## Activity
Exactly as written, retype the lines that run from the line holding "TR5: NPN BC547" through the end of the records below. Do not include pictures.

Dataset records:
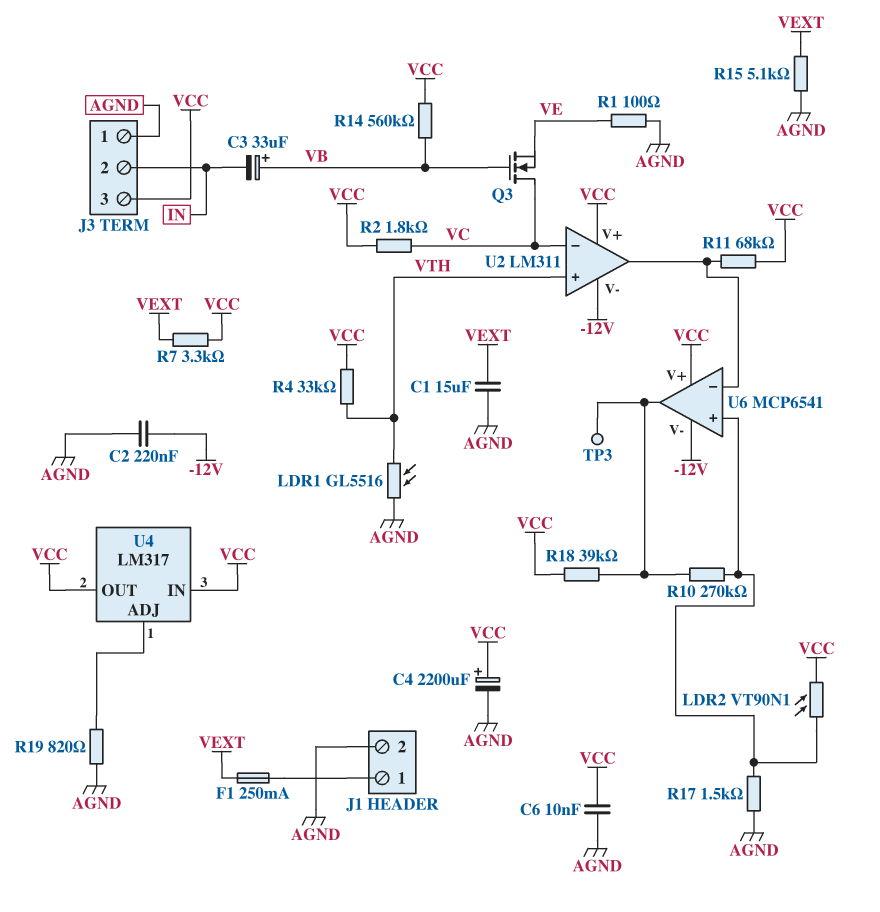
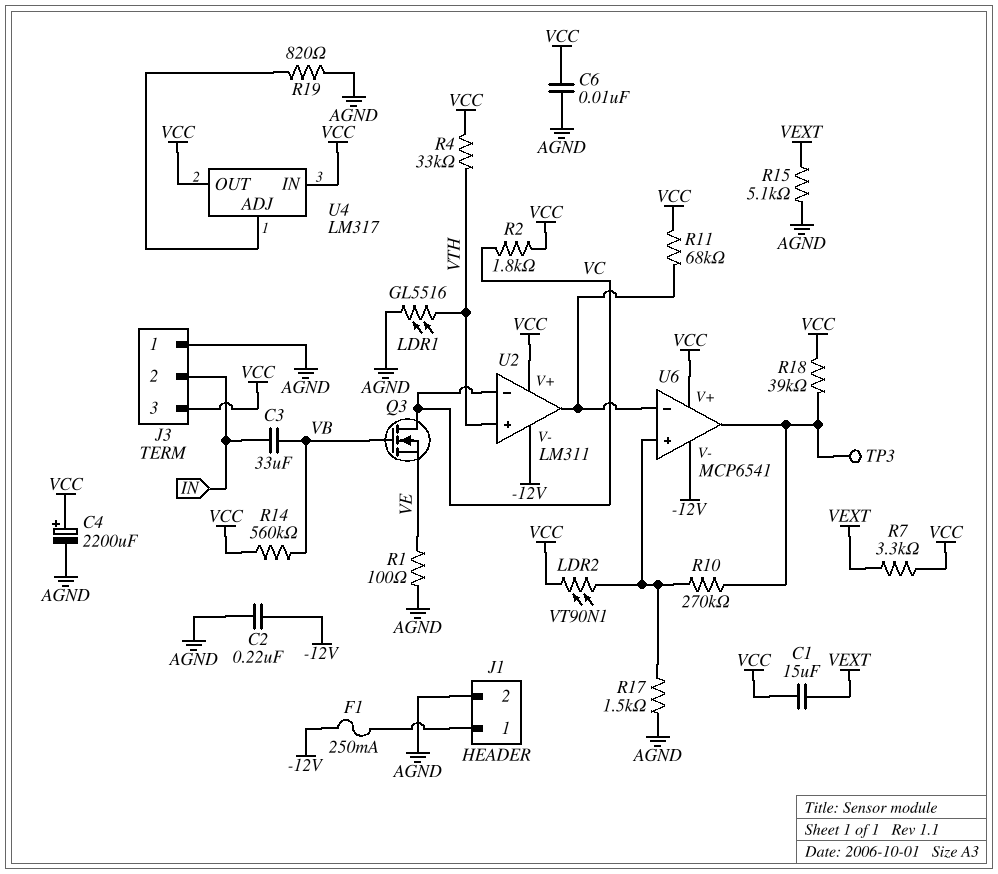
C1: 15uF (AGND, VEXT) -> 15uF (VCC, VEXT)
C3: 33uF (plus VB, minus IN) -> 33uF (IN, VB)
F1: 250mA (J1/1, VEXT) -> 250mA (-12V, J1/1)

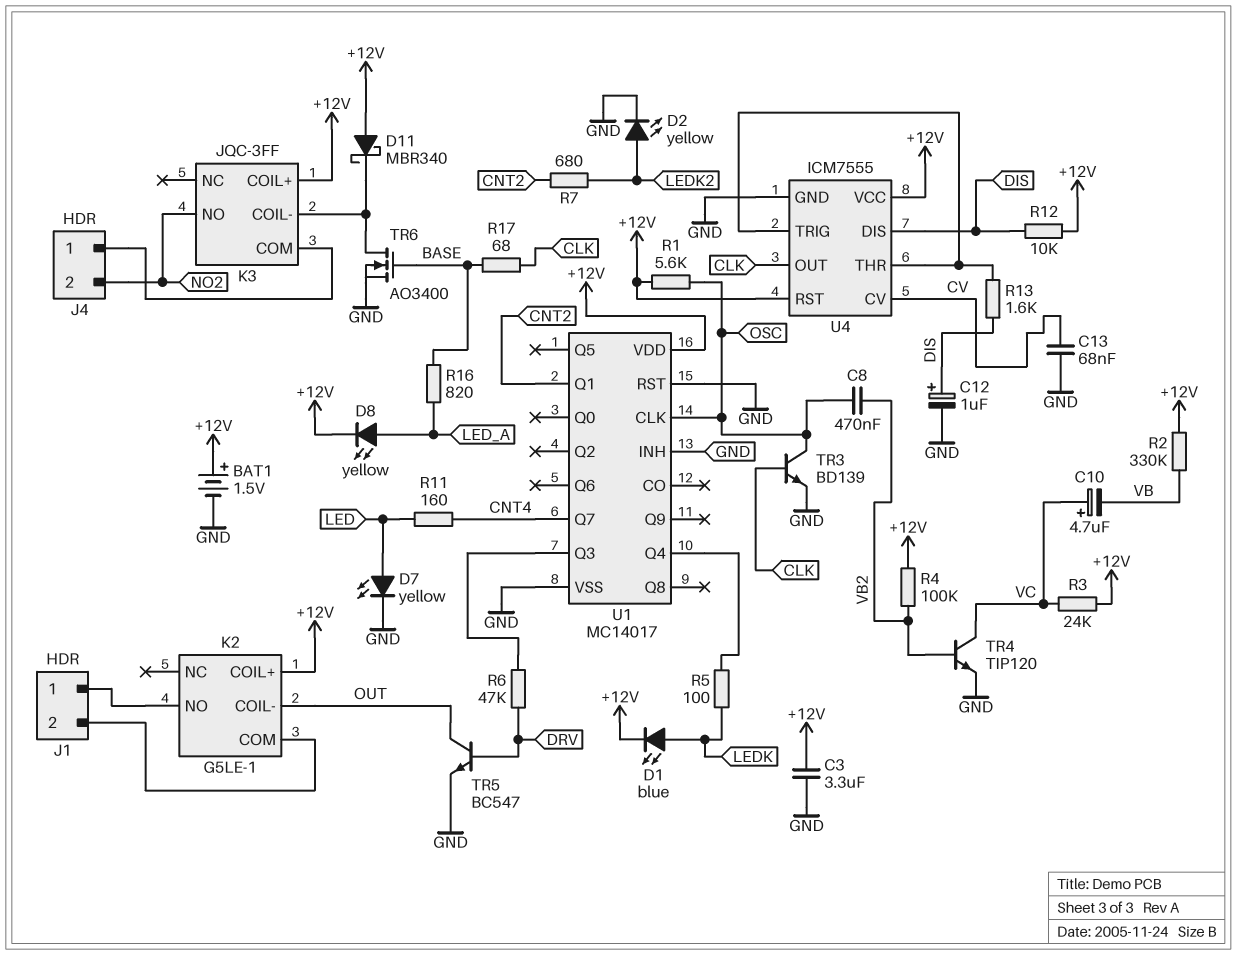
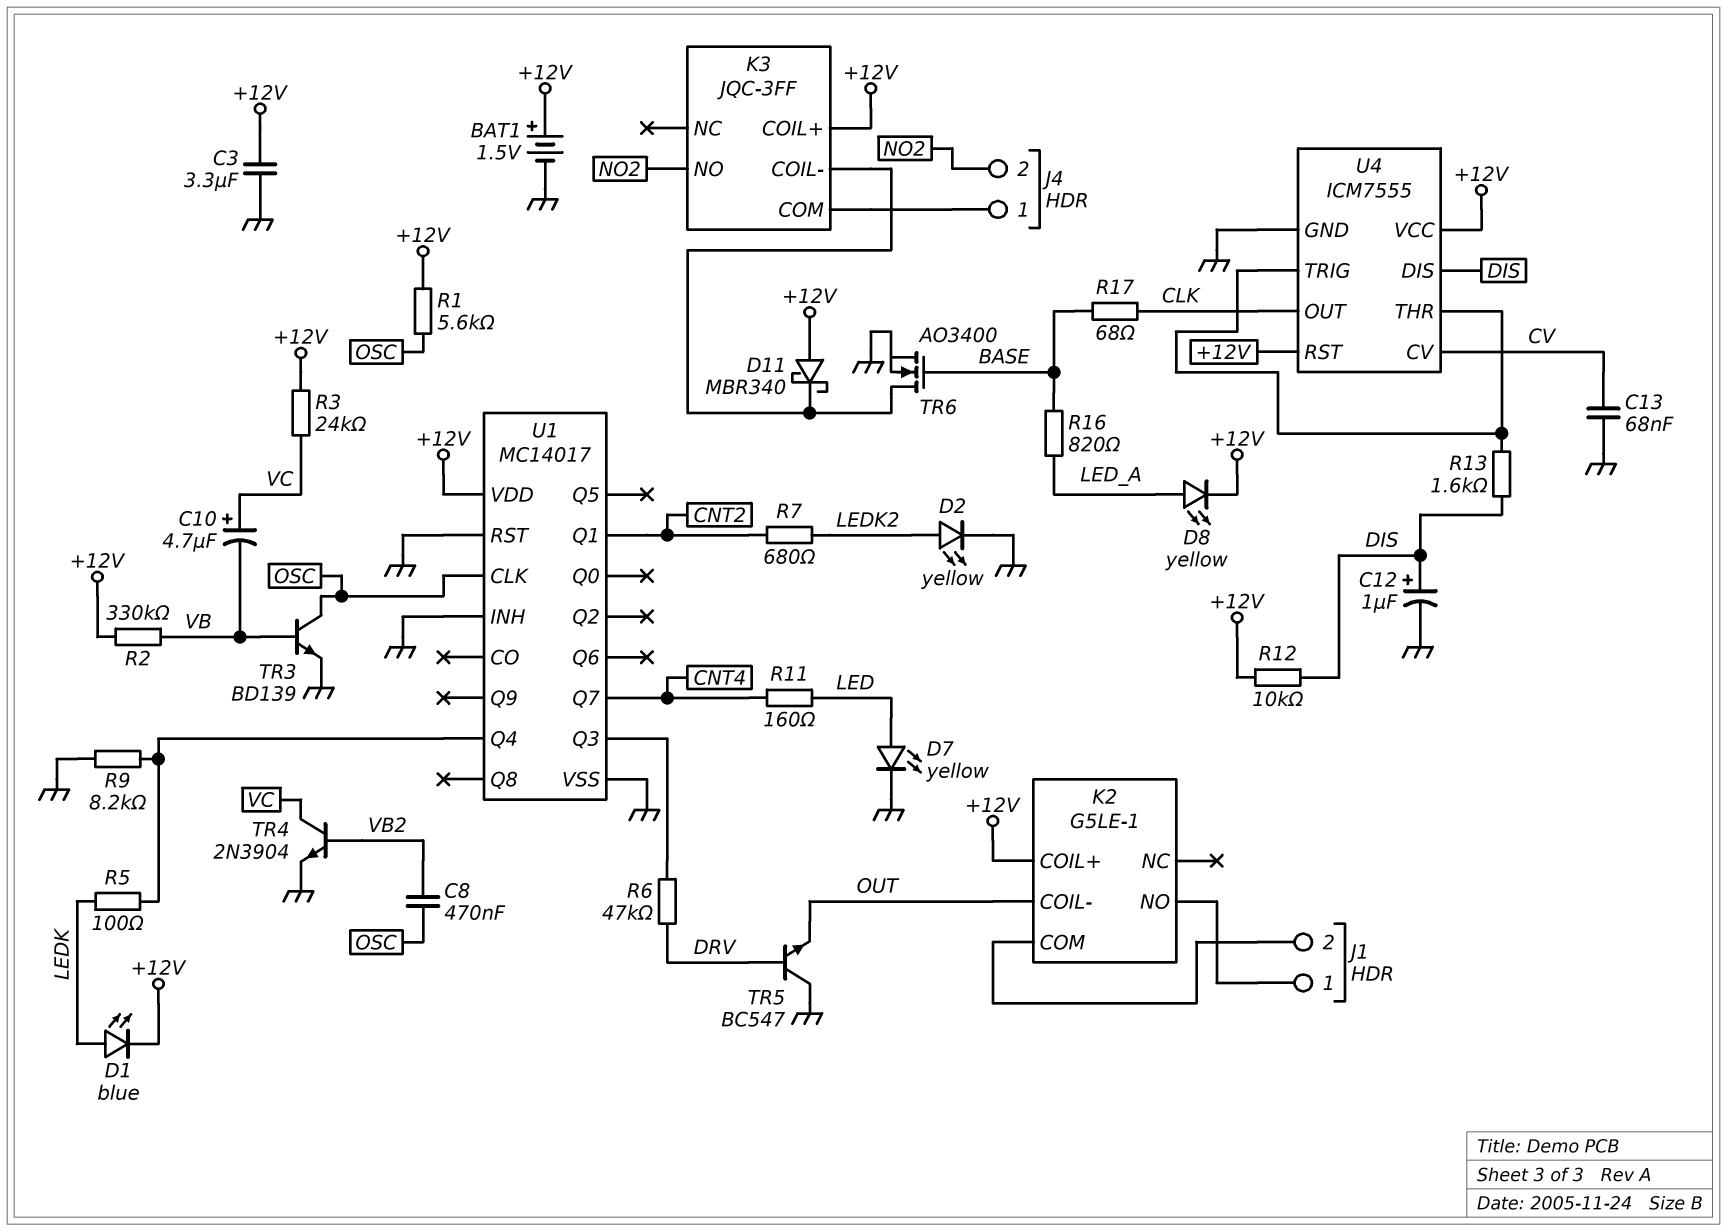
R4: 100k (+12V, VB2) -> none
R9: none -> 8.2k (GND, U1/Q4)
TR3: NPN BD139 (B CLK, C OSC, E GND) -> NPN BD139 (B VB, C OSC, E GND)
TR4: NPN TIP120 (B VB2, C VC, E GND) -> NPN 2N3904 (B VB2, C VC, E GND)
TR5: NPN BC547 (B DRV, C OUT, E GND) -> NPN BC547 (B DRV, C GND, E OUT)

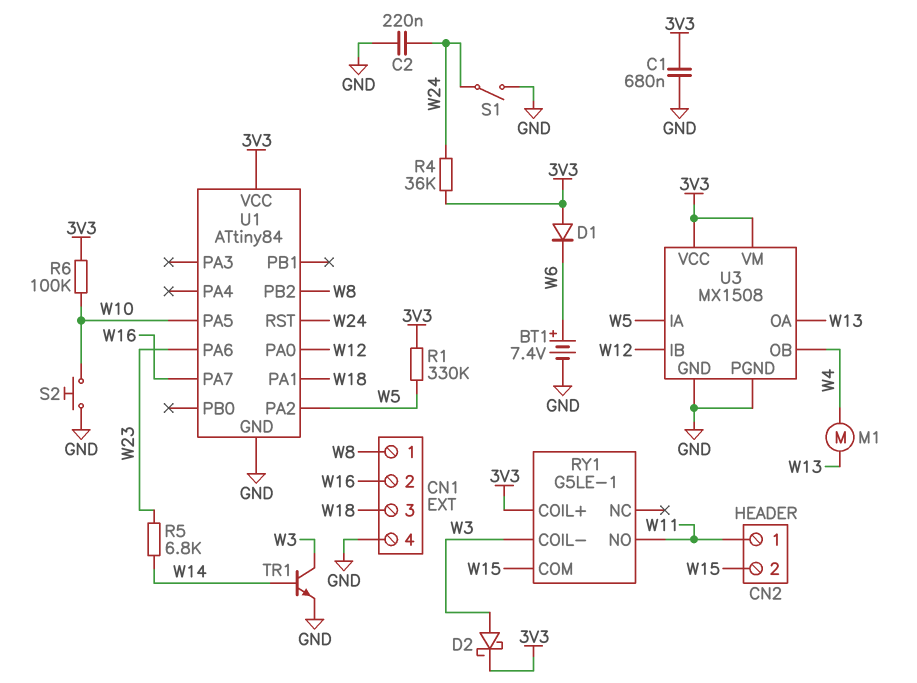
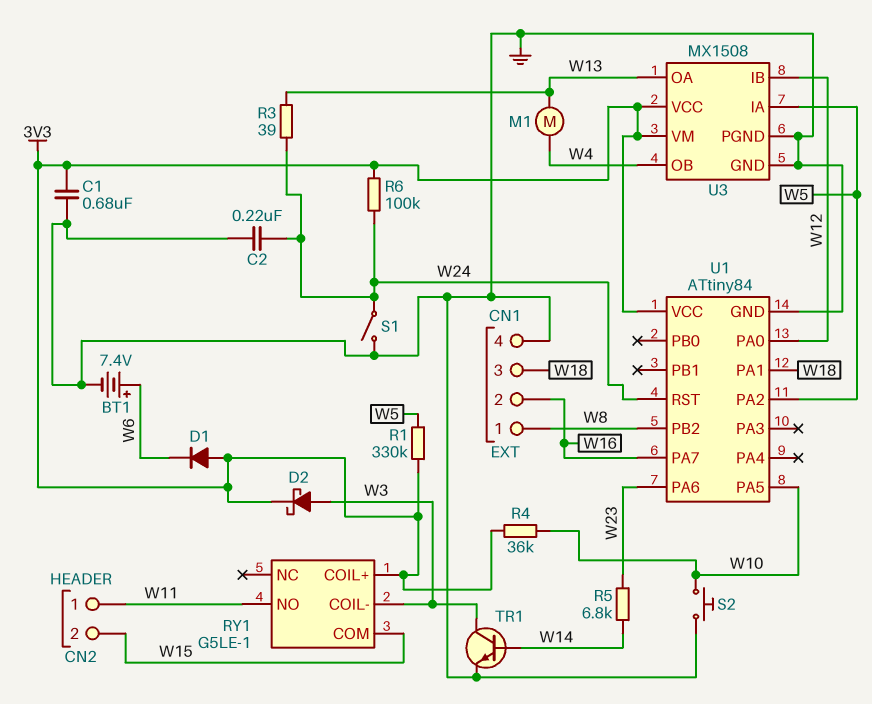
R3: none -> 39 (W13, W24)
R4: 36k (3V3, W24) -> 36k (3V3, W10)
R6: 100k (3V3, W10) -> 100k (3V3, W24)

## Response to this exercise
TR5: NPN BC547 (B DRV, C OUT, E GND) -> NPN BC547 (B DRV, C GND, E OUT)

R3: none -> 39 (W13, W24)
R4: 36k (3V3, W24) -> 36k (3V3, W10)
R6: 100k (3V3, W10) -> 100k (3V3, W24)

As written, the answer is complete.